:: Record extracts ::

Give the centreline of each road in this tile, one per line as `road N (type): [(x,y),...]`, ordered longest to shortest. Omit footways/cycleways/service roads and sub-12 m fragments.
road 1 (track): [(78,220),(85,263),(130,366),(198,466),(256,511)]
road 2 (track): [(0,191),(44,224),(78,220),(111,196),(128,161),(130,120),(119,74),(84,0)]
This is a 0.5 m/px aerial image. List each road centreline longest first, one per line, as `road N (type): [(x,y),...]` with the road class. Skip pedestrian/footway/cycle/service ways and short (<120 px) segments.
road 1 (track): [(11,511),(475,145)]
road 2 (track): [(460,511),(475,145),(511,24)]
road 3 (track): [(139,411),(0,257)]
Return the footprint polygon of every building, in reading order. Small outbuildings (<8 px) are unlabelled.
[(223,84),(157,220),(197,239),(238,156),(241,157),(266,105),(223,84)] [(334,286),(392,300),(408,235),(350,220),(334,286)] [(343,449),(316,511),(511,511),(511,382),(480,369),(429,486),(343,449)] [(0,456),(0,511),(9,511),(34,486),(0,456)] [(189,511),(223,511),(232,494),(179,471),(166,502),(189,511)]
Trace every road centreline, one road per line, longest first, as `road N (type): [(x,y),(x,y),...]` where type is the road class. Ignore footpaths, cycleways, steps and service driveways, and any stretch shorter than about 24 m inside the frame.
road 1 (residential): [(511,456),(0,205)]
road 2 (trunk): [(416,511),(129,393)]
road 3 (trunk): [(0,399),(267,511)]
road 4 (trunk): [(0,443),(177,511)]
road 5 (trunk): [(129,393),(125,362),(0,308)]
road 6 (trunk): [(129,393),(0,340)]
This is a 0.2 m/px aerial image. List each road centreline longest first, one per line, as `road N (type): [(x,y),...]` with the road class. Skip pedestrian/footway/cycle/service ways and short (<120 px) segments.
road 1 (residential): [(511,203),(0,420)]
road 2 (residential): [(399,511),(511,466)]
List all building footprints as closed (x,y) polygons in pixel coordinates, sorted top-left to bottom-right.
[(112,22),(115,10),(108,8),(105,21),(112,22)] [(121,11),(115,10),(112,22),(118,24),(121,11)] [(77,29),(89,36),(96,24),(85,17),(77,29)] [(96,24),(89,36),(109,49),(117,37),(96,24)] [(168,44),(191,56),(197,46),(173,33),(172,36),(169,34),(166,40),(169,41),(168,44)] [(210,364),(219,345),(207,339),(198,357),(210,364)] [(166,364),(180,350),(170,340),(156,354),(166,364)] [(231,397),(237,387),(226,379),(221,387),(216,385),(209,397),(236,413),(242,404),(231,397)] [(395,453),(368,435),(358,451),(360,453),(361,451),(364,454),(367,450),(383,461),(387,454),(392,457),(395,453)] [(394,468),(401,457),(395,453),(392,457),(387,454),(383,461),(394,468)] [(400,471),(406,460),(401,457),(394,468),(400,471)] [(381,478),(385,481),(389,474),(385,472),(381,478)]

:::

[Task to complete] Reproduce all of the material above word for word, keeping every line unchanged and in its original order.

[Response to the task]
Give the centreline of each road in this tile, one per line as `road N (type): [(x,y),...]`, ordered longest to shortest. Omit footways/cycleways/service roads and sub-12 m fragments.
road 1 (track): [(78,220),(85,263),(130,366),(198,466),(256,511)]
road 2 (track): [(0,191),(44,224),(78,220),(111,196),(128,161),(130,120),(119,74),(84,0)]
This is a 0.5 m/px aerial image. List each road centreline longest first, one per line, as `road N (type): [(x,y),...]` with the road class. Skip pedestrian/footway/cycle/service ways and short (<120 px) segments.
road 1 (track): [(11,511),(475,145)]
road 2 (track): [(460,511),(475,145),(511,24)]
road 3 (track): [(139,411),(0,257)]
Return the footprint polygon of every building, in reading order. Small outbuildings (<8 px) are unlabelled.
[(223,84),(157,220),(197,239),(238,156),(241,157),(266,105),(223,84)] [(334,286),(392,300),(408,235),(350,220),(334,286)] [(343,449),(316,511),(511,511),(511,382),(480,369),(429,486),(343,449)] [(0,456),(0,511),(9,511),(34,486),(0,456)] [(189,511),(223,511),(232,494),(179,471),(166,502),(189,511)]
Trace every road centreline, one road per line, longest first, as `road N (type): [(x,y),(x,y),...]` where type is the road class. Ignore footpaths, cycleways, steps and service driveways, and any stretch shorter than about 24 m inside the frame.
road 1 (residential): [(511,456),(0,205)]
road 2 (trunk): [(416,511),(129,393)]
road 3 (trunk): [(0,399),(267,511)]
road 4 (trunk): [(0,443),(177,511)]
road 5 (trunk): [(129,393),(125,362),(0,308)]
road 6 (trunk): [(129,393),(0,340)]
This is a 0.2 m/px aerial image. List each road centreline longest first, one per line, as `road N (type): [(x,y),...]` with the road class. Skip pedestrian/footway/cycle/service ways and short (<120 px) segments.
road 1 (residential): [(511,203),(0,420)]
road 2 (residential): [(399,511),(511,466)]
List all building footprints as closed (x,y) polygons in pixel coordinates, sorted top-left to bottom-right.
[(112,22),(115,10),(108,8),(105,21),(112,22)] [(121,11),(115,10),(112,22),(118,24),(121,11)] [(77,29),(89,36),(96,24),(85,17),(77,29)] [(96,24),(89,36),(109,49),(117,37),(96,24)] [(168,44),(191,56),(197,46),(173,33),(172,36),(169,34),(166,40),(169,41),(168,44)] [(210,364),(219,345),(207,339),(198,357),(210,364)] [(166,364),(180,350),(170,340),(156,354),(166,364)] [(231,397),(237,387),(226,379),(221,387),(216,385),(209,397),(236,413),(242,404),(231,397)] [(395,453),(368,435),(358,451),(360,453),(361,451),(364,454),(367,450),(383,461),(387,454),(392,457),(395,453)] [(394,468),(401,457),(395,453),(392,457),(387,454),(383,461),(394,468)] [(400,471),(406,460),(401,457),(394,468),(400,471)] [(381,478),(385,481),(389,474),(385,472),(381,478)]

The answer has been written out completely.